Task to carry out:
In the entries below, find the line with "camera: 10 degrees right, 0 degrees up" and the line with "orange truck [425,81,498,185]". Return those two lines and all lines between them, exactly.

#### Input for this task

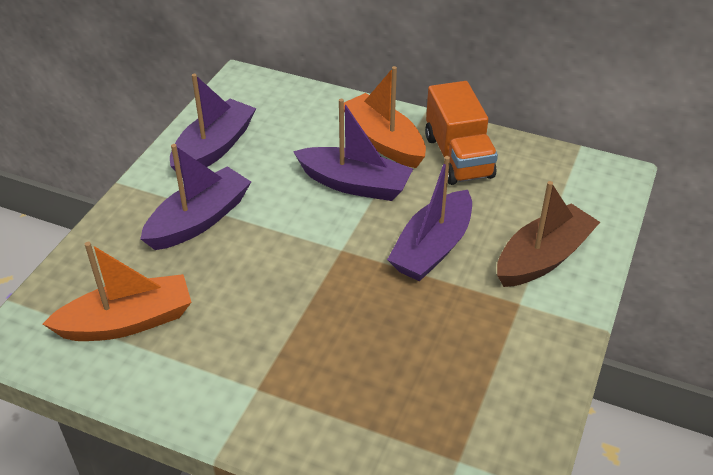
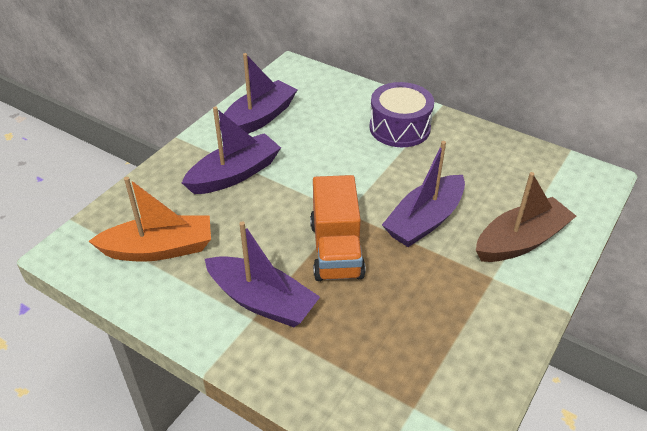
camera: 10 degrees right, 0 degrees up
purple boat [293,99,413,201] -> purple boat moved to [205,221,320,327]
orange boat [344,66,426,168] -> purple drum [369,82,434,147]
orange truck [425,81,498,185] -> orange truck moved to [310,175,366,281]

########
#### Input for this task

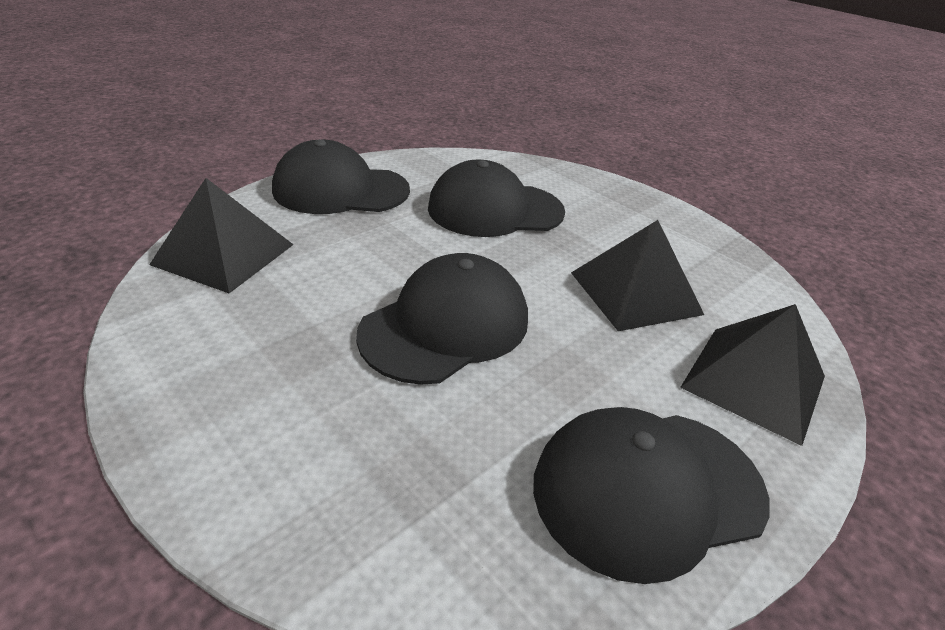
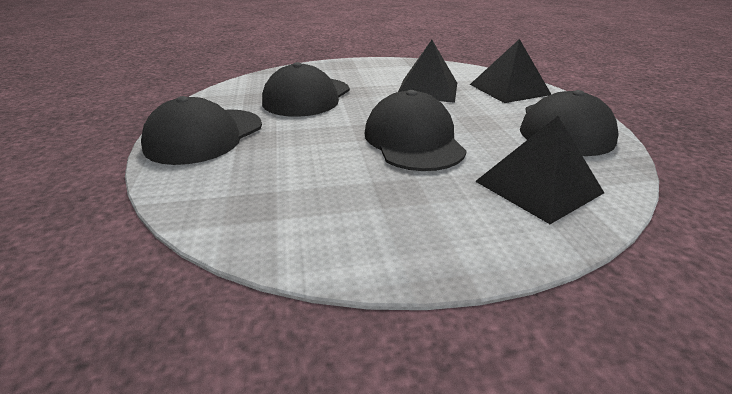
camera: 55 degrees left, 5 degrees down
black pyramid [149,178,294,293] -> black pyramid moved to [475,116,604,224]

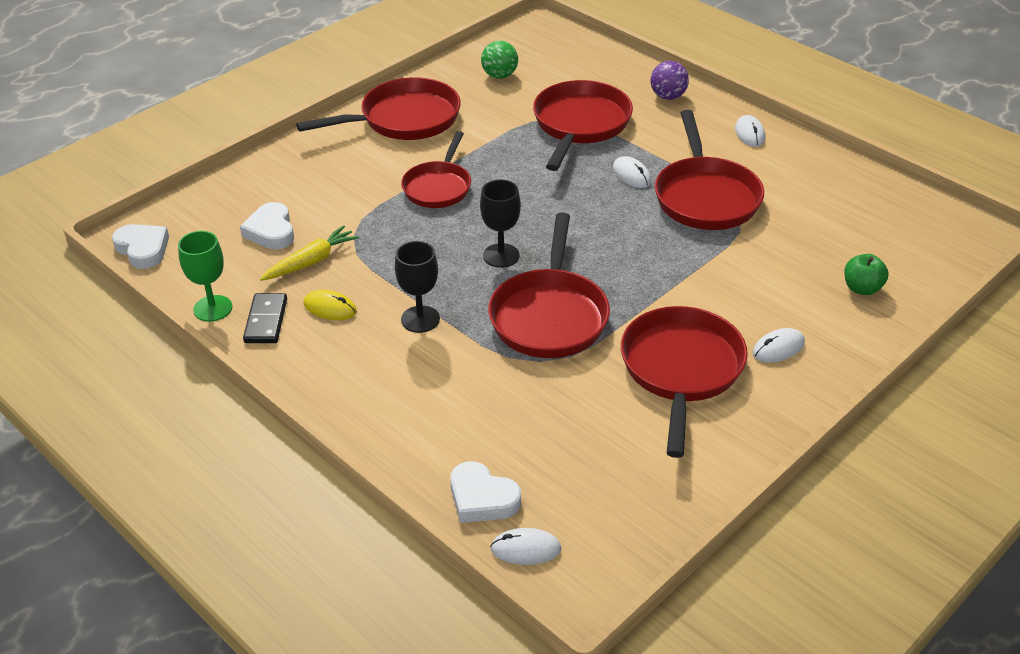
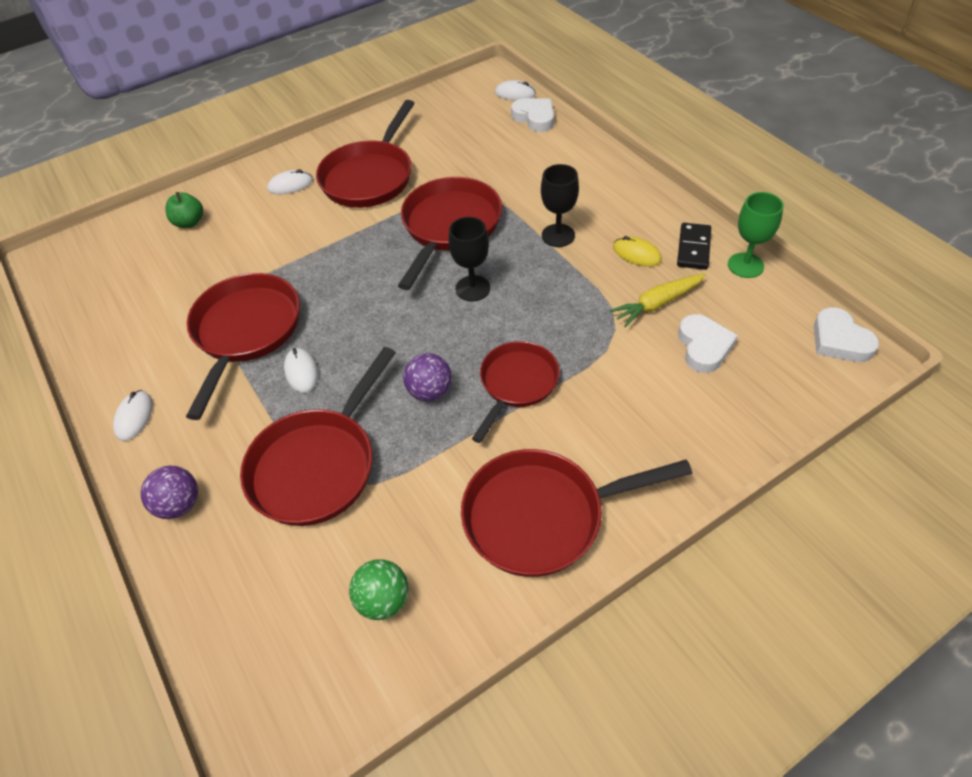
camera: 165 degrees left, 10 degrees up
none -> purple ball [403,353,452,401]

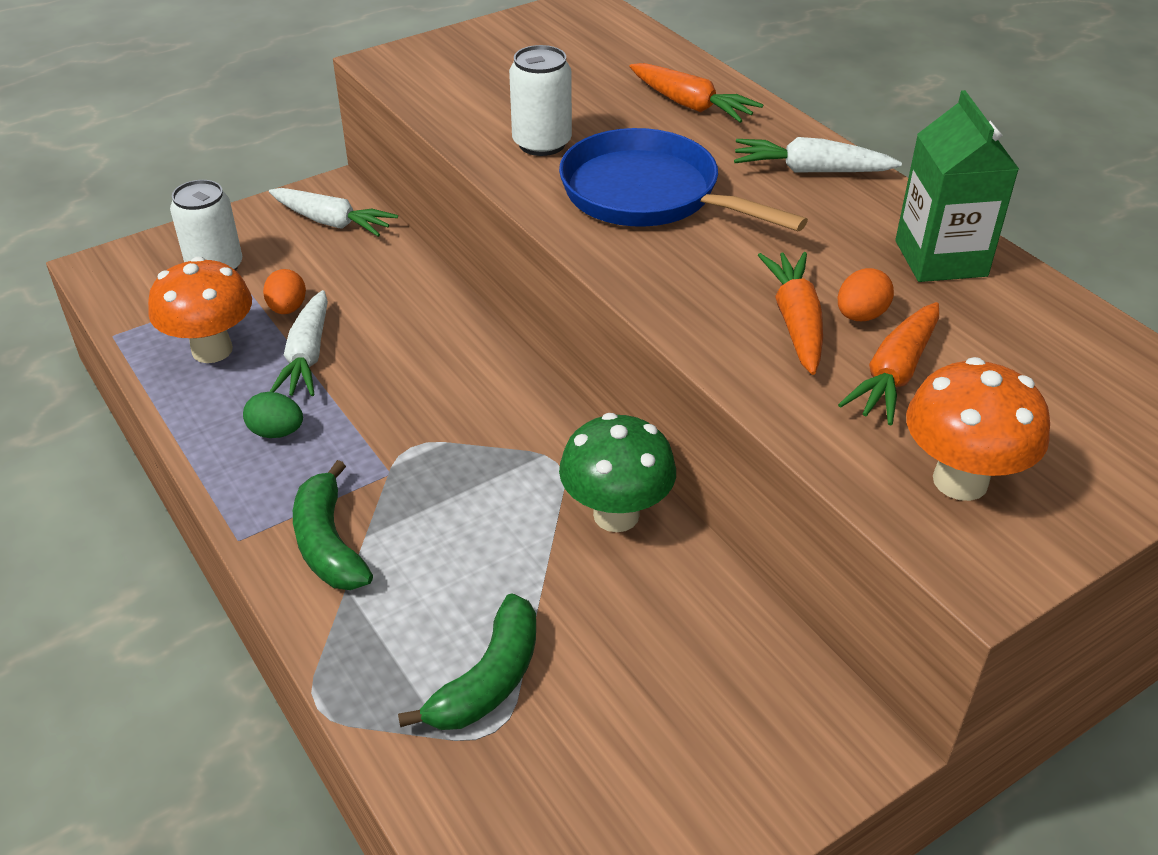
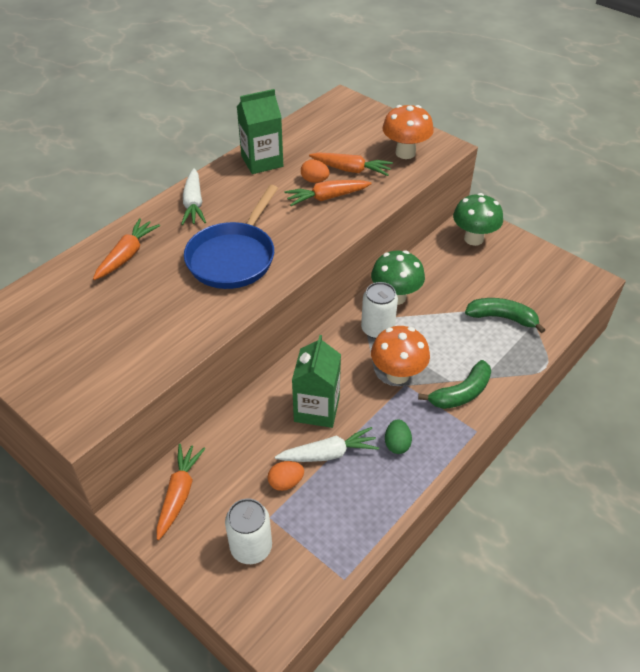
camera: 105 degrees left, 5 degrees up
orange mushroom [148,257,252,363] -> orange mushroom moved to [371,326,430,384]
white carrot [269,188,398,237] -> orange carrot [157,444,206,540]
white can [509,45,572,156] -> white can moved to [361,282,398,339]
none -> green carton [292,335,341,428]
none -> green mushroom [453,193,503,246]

########

Problem solution:
camera: 10 degrees right, 0 degrees up
purple boat [293,99,413,201] -> purple boat moved to [205,221,320,327]
orange boat [344,66,426,168] -> purple drum [369,82,434,147]
orange truck [425,81,498,185] -> orange truck moved to [310,175,366,281]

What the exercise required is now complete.